Segment Open
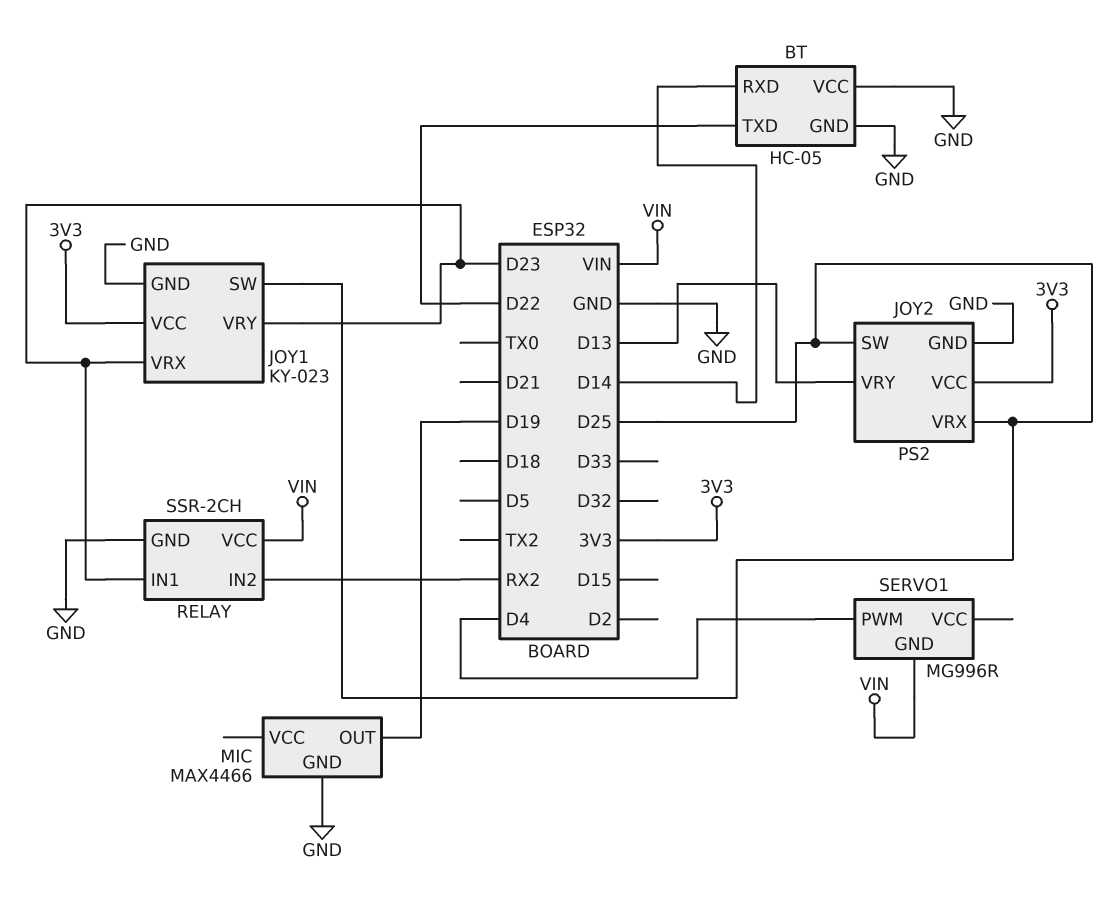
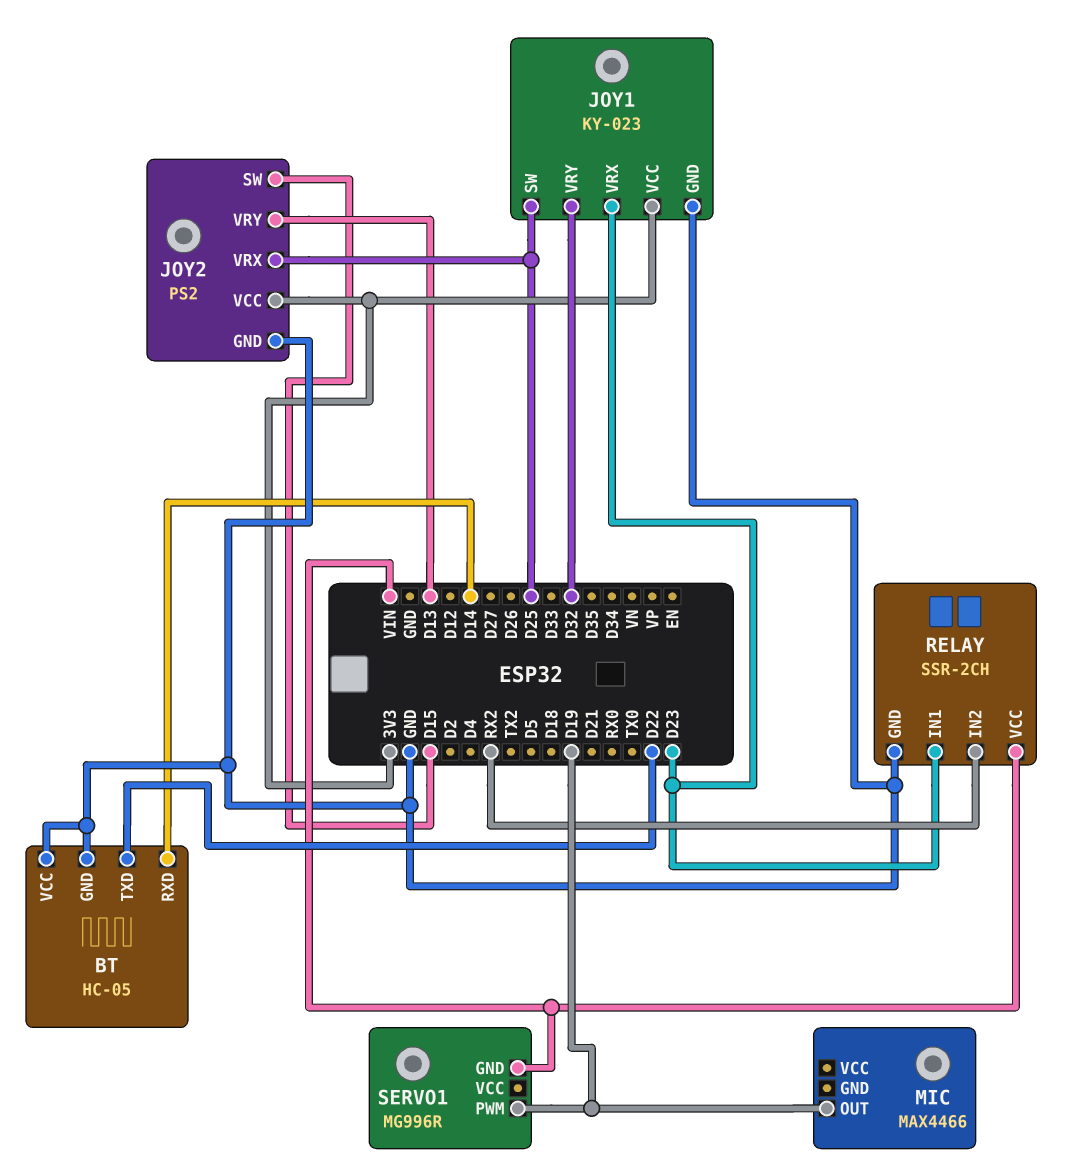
JOY1 pin VRY: D23 -> D32
JOY2 pin SW: D25 -> D15
MIC pin GND: GND -> none
SERVO1 pin PWM: D4 -> D19

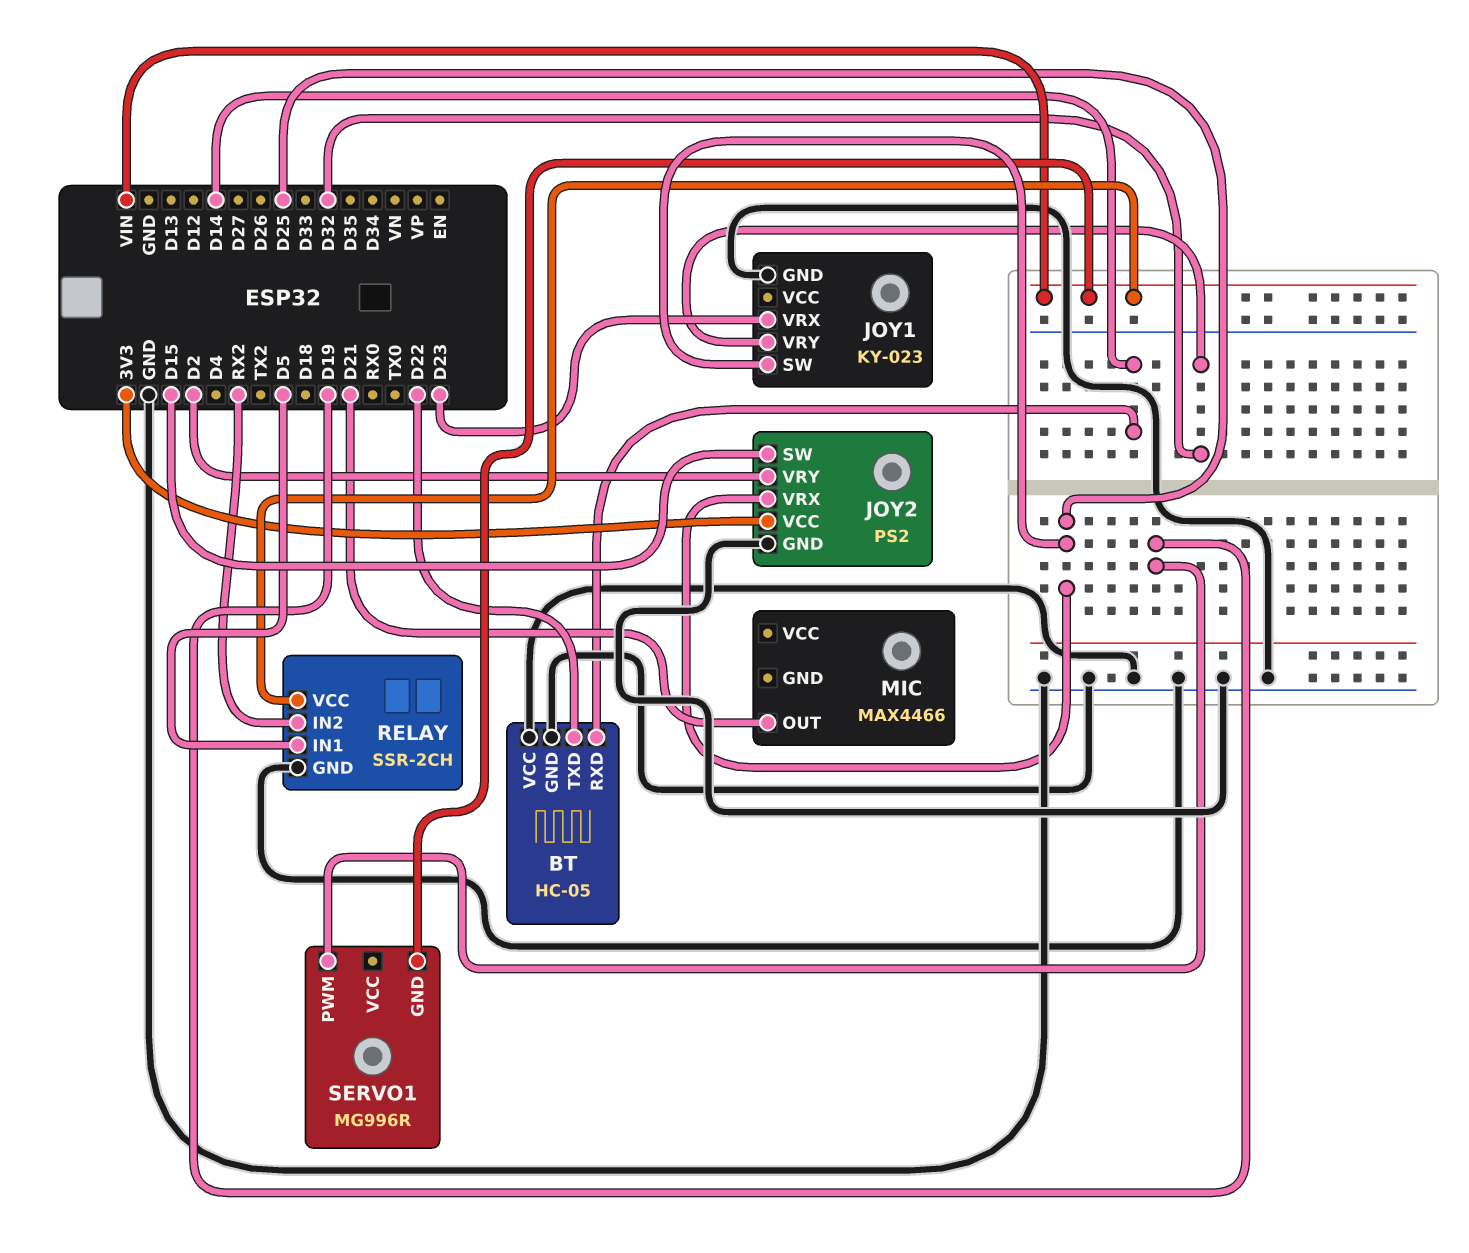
JOY1 pin VCC: 3V3 -> none
JOY2 pin VRY: D13 -> D2
MIC pin OUT: D19 -> D21
RELAY pin IN1: D23 -> D5

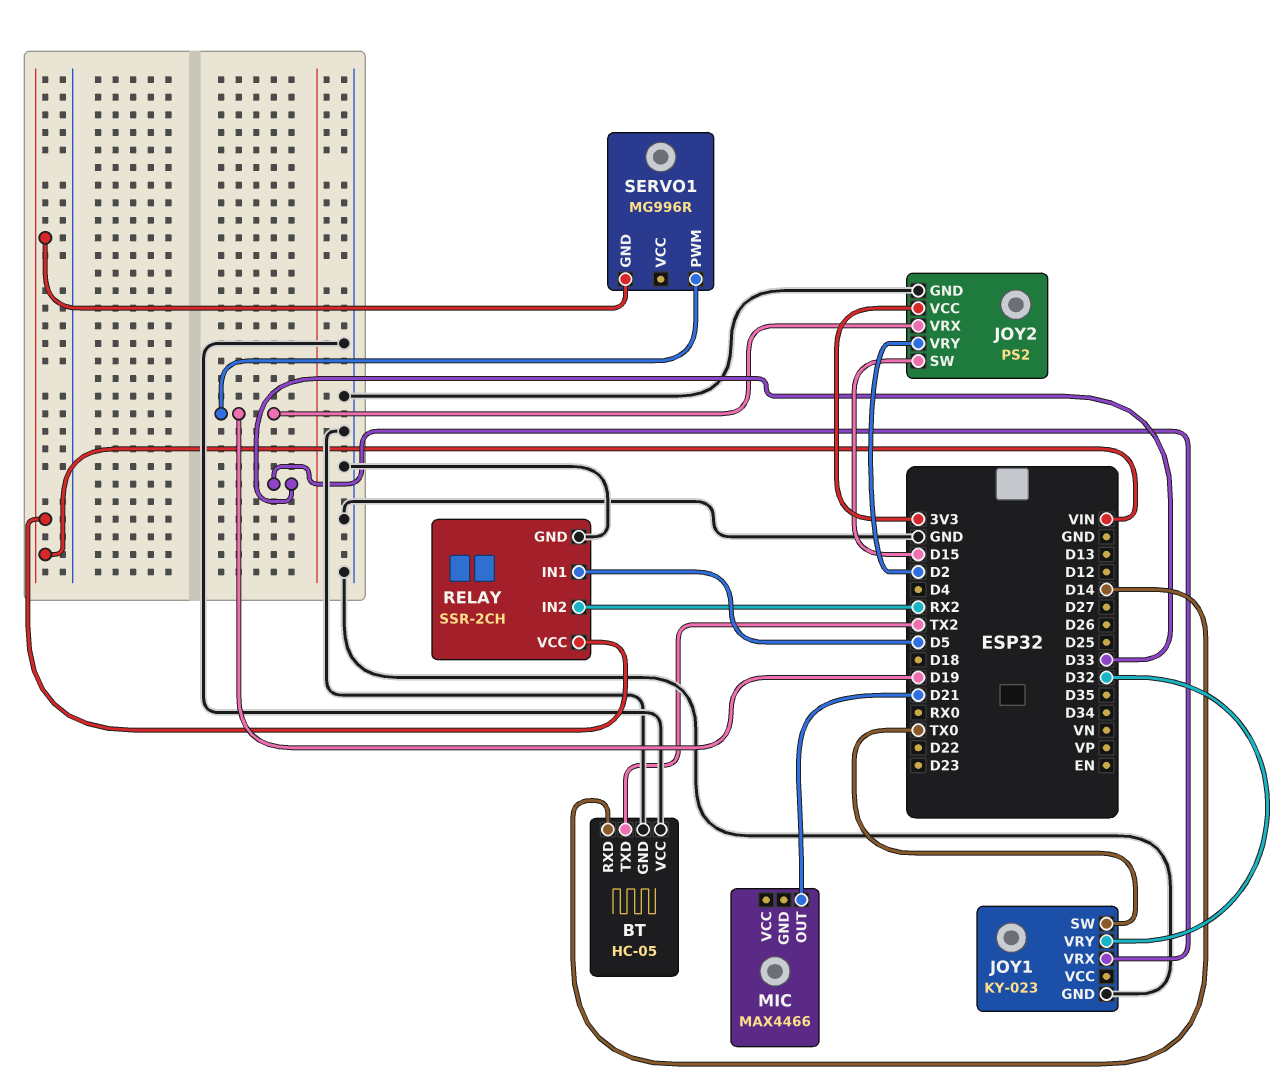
BT pin TXD: D22 -> TX2
JOY1 pin SW: D25 -> TX0
JOY1 pin VRX: D23 -> D33
JOY2 pin VRX: D25 -> D19

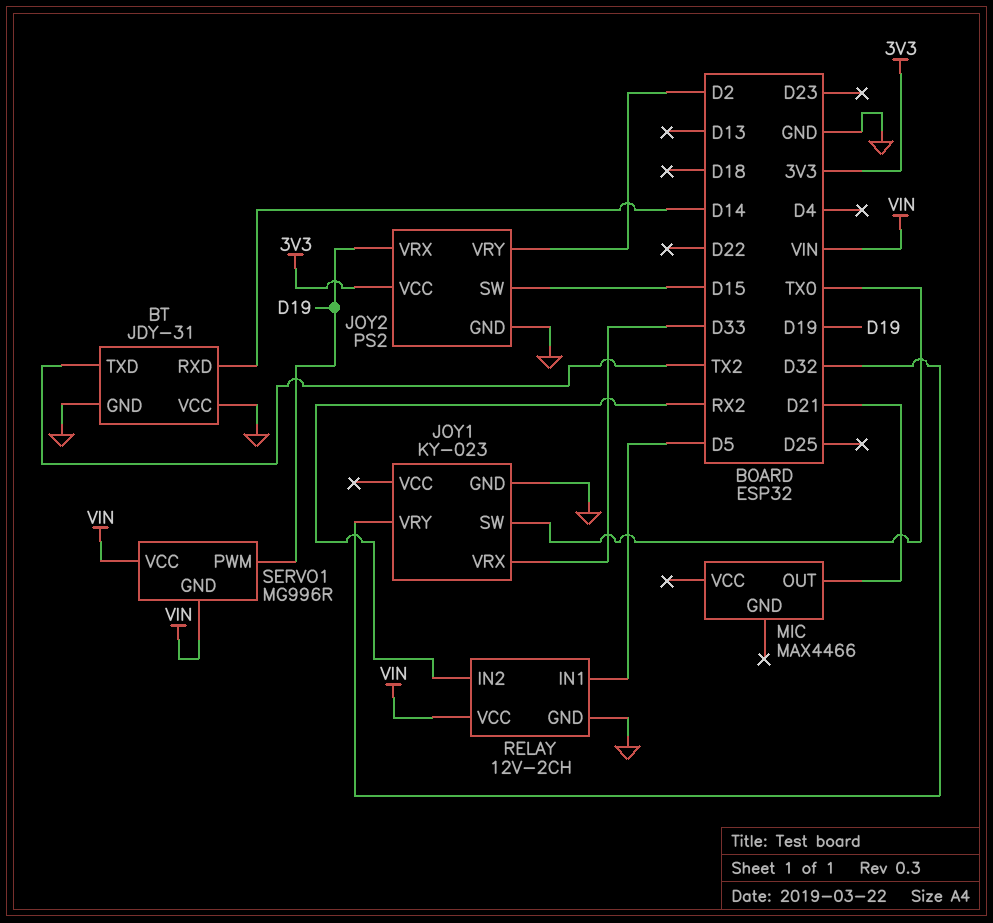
BT: HC-05 -> JDY-31
RELAY: SSR-2CH -> 12V-2CH
SERVO1 pin VCC: none -> VIN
Segment Closed
◆ Work task
When copying from the data above, begin at the line containing "JOY2 pin SW: D25 -> D15" and end at the line containing "RELAY: SSR-2CH -> 12V-2CH"; return those lines exactly and leave all pictures behind.

◆ Result of this exercise
JOY2 pin SW: D25 -> D15
MIC pin GND: GND -> none
SERVO1 pin PWM: D4 -> D19

JOY1 pin VCC: 3V3 -> none
JOY2 pin VRY: D13 -> D2
MIC pin OUT: D19 -> D21
RELAY pin IN1: D23 -> D5

BT pin TXD: D22 -> TX2
JOY1 pin SW: D25 -> TX0
JOY1 pin VRX: D23 -> D33
JOY2 pin VRX: D25 -> D19

BT: HC-05 -> JDY-31
RELAY: SSR-2CH -> 12V-2CH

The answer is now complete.